## WHAT THE TASK REQUIRES
All records that follow are to be copied exactly, with images omitted.
###
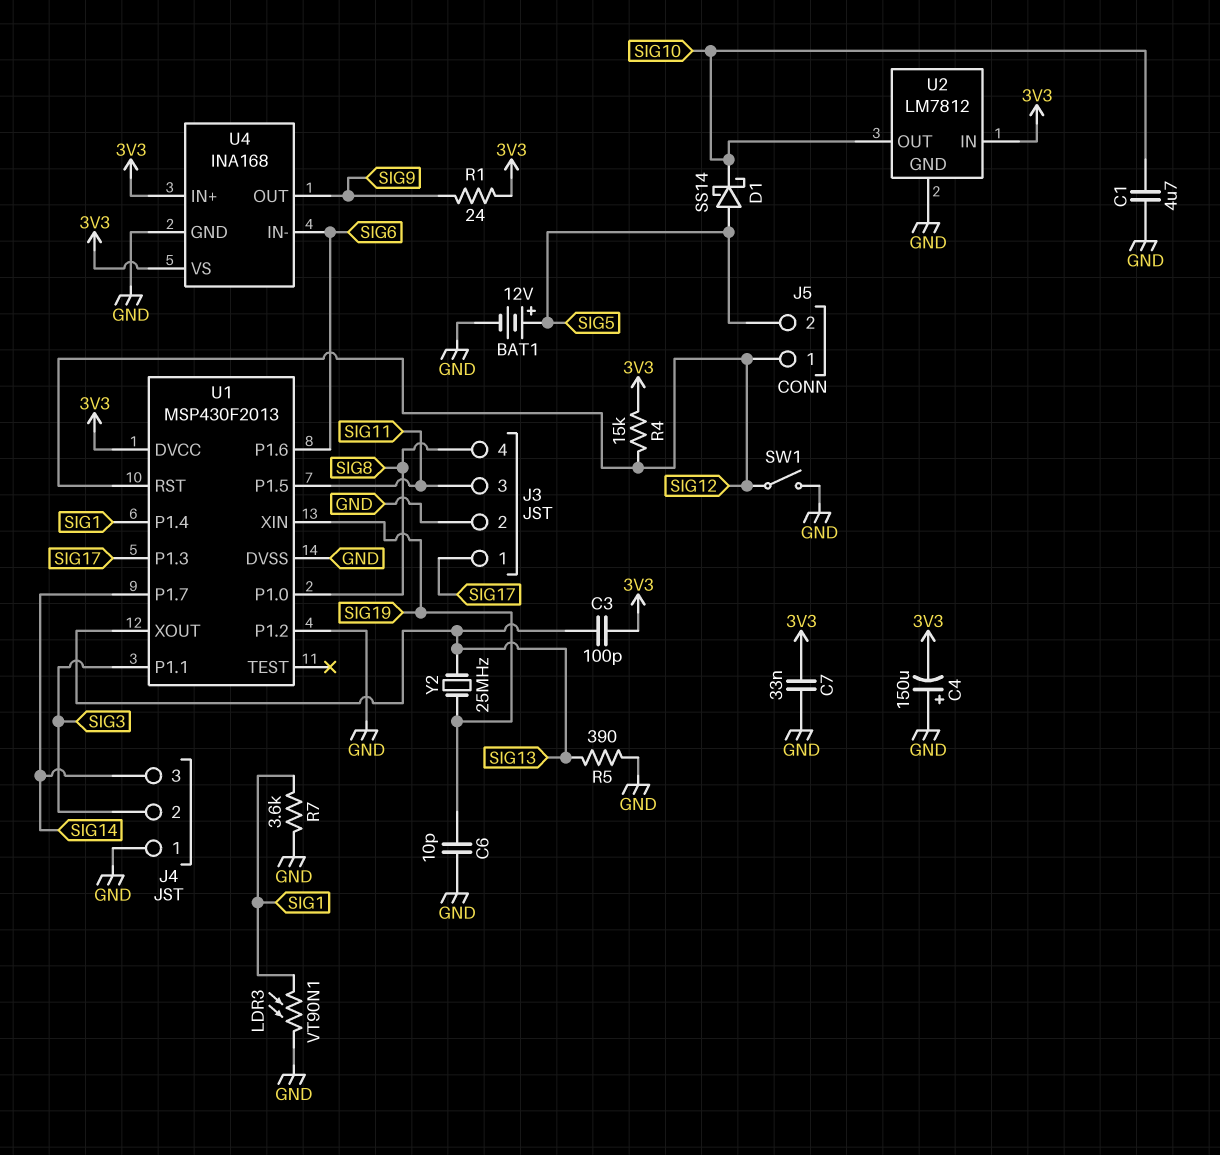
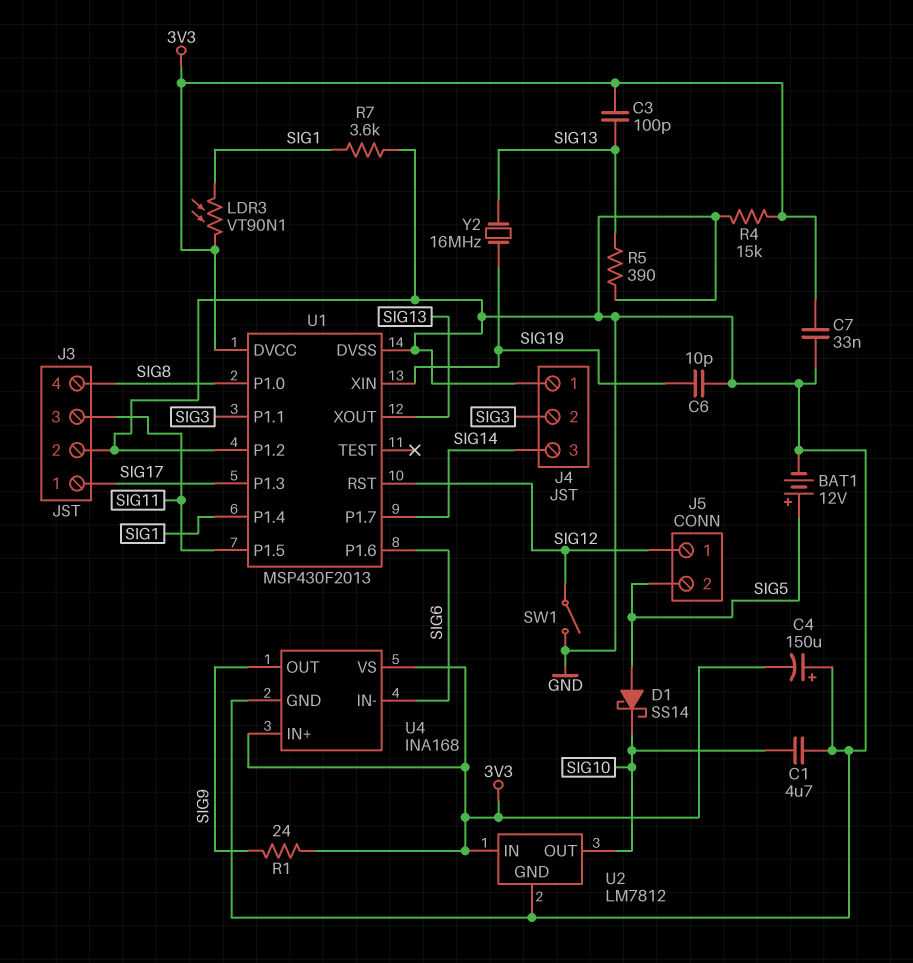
LDR3: VT90N1 (GND, SIG1) -> VT90N1 (3V3, SIG1)
R4: 15k (3V3, SIG12) -> 15k (3V3, GND)
Y2: 25MHz (SIG13, SIG19) -> 16MHz (SIG13, SIG19)

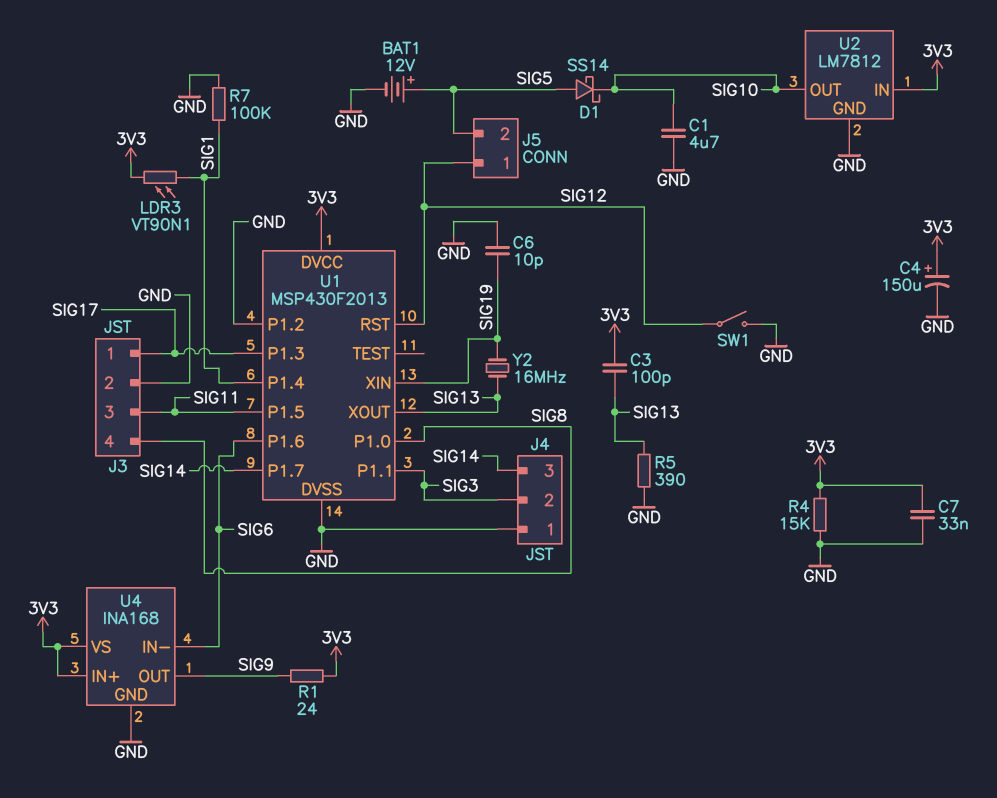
C4: 150uF (plus GND, minus 3V3) -> 150uF (plus 3V3, minus GND)
R7: 3.6k (GND, SIG1) -> 100k (GND, SIG1)

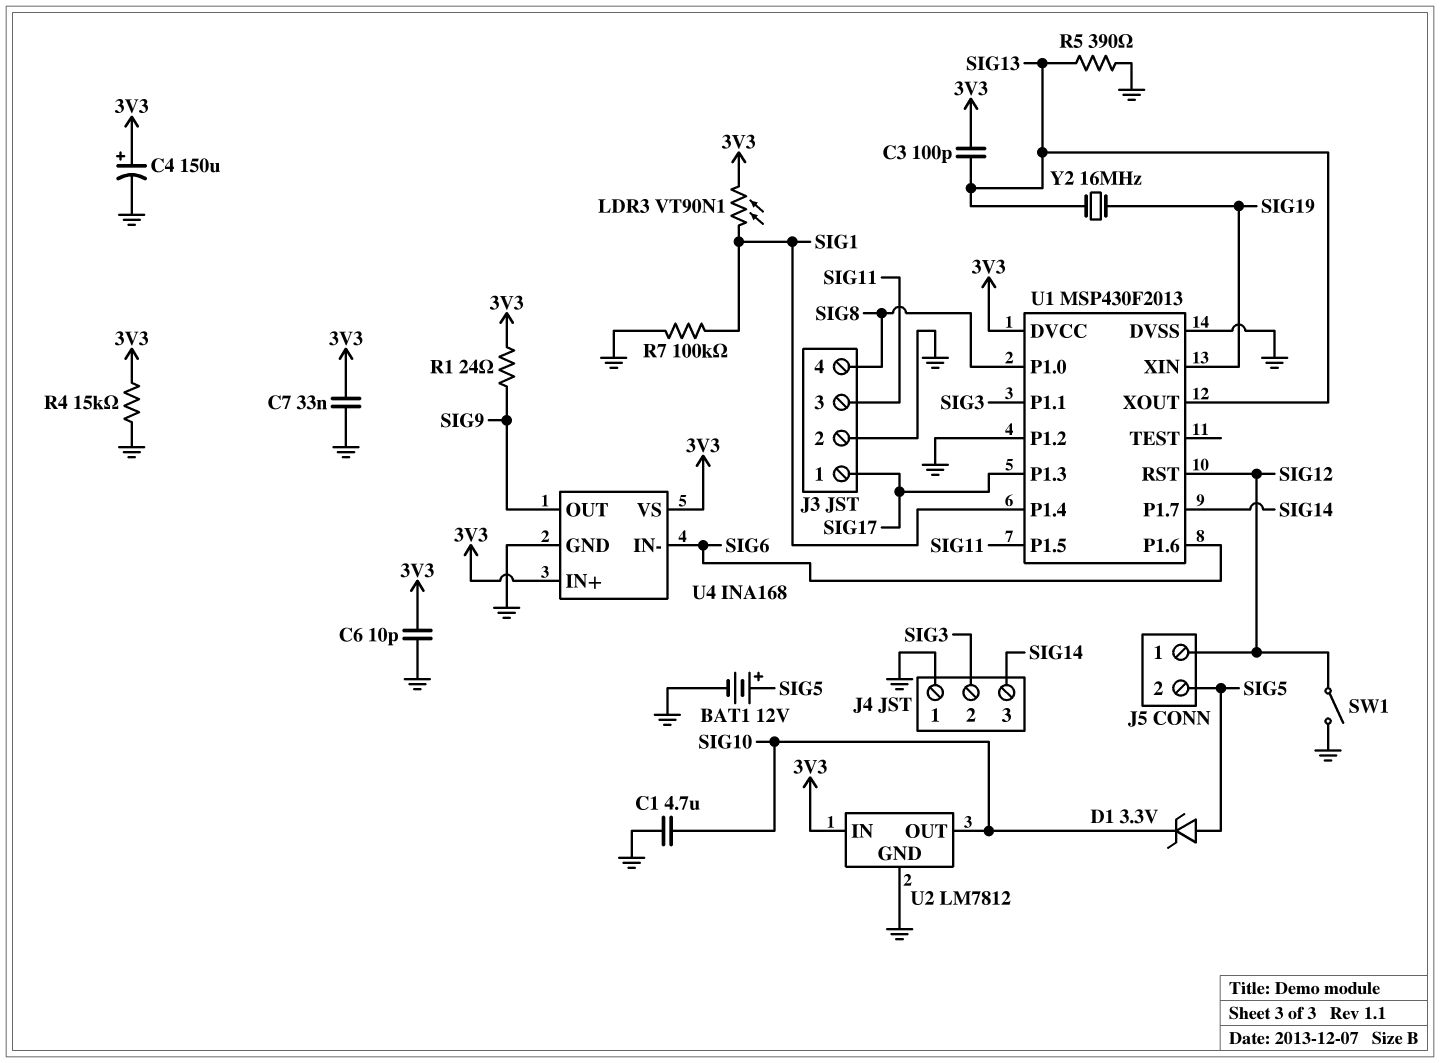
C6: 10pF (GND, SIG19) -> 10pF (3V3, GND)
D1: schottky SS14 (A SIG5, K SIG10) -> zener 3.3V (A SIG5, K SIG10)

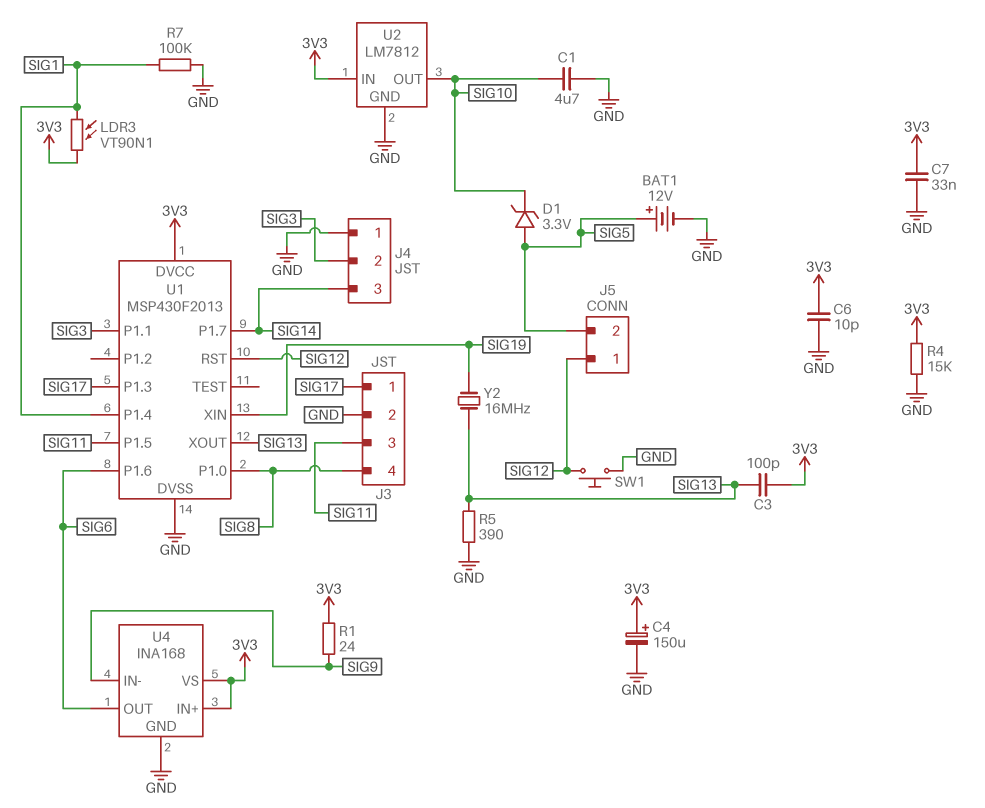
SW1: switch (GND, SIG12) -> button (GND, SIG12)
U1 pin P1.2: GND -> none
U4 pin IN-: SIG6 -> SIG9
U4 pin OUT: SIG9 -> SIG6

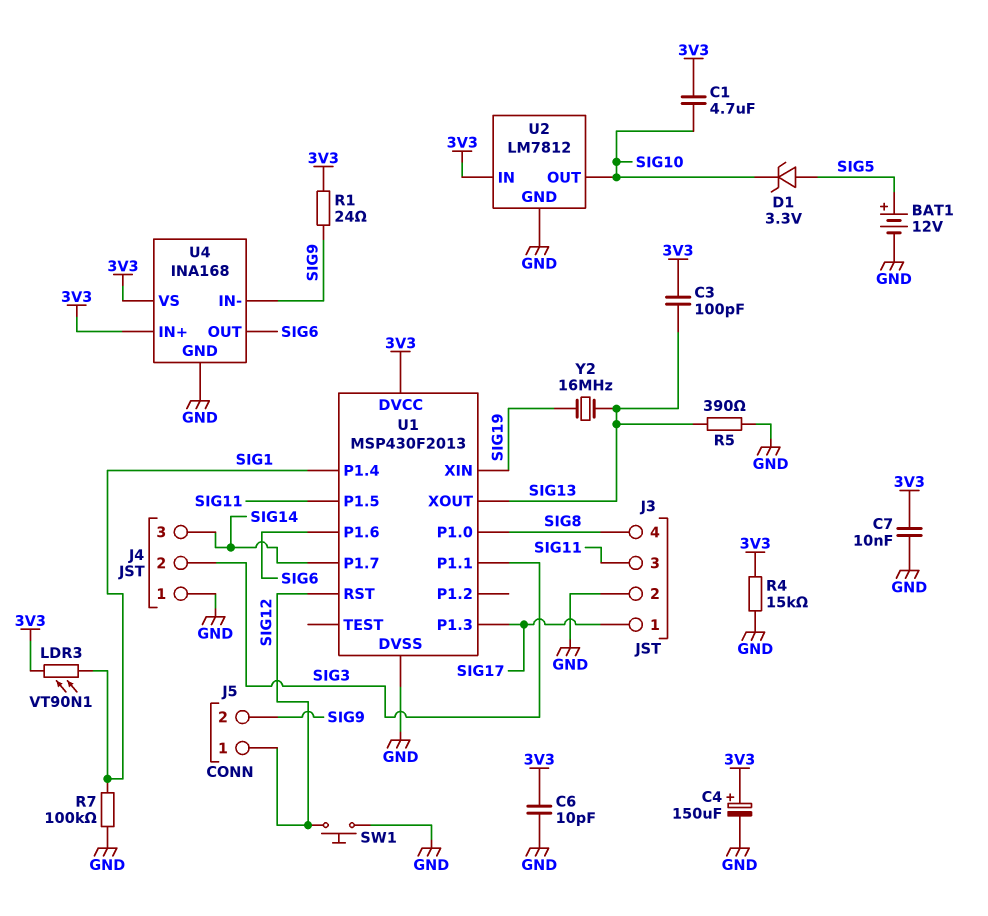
C1: 4.7uF (GND, SIG10) -> 4.7uF (3V3, SIG10)
C7: 33nF (3V3, GND) -> 10nF (3V3, GND)
J5 pin 2: SIG5 -> SIG9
###
## TASK ANSWER
LDR3: VT90N1 (GND, SIG1) -> VT90N1 (3V3, SIG1)
R4: 15k (3V3, SIG12) -> 15k (3V3, GND)
Y2: 25MHz (SIG13, SIG19) -> 16MHz (SIG13, SIG19)

C4: 150uF (plus GND, minus 3V3) -> 150uF (plus 3V3, minus GND)
R7: 3.6k (GND, SIG1) -> 100k (GND, SIG1)

C6: 10pF (GND, SIG19) -> 10pF (3V3, GND)
D1: schottky SS14 (A SIG5, K SIG10) -> zener 3.3V (A SIG5, K SIG10)

SW1: switch (GND, SIG12) -> button (GND, SIG12)
U1 pin P1.2: GND -> none
U4 pin IN-: SIG6 -> SIG9
U4 pin OUT: SIG9 -> SIG6

C1: 4.7uF (GND, SIG10) -> 4.7uF (3V3, SIG10)
C7: 33nF (3V3, GND) -> 10nF (3V3, GND)
J5 pin 2: SIG5 -> SIG9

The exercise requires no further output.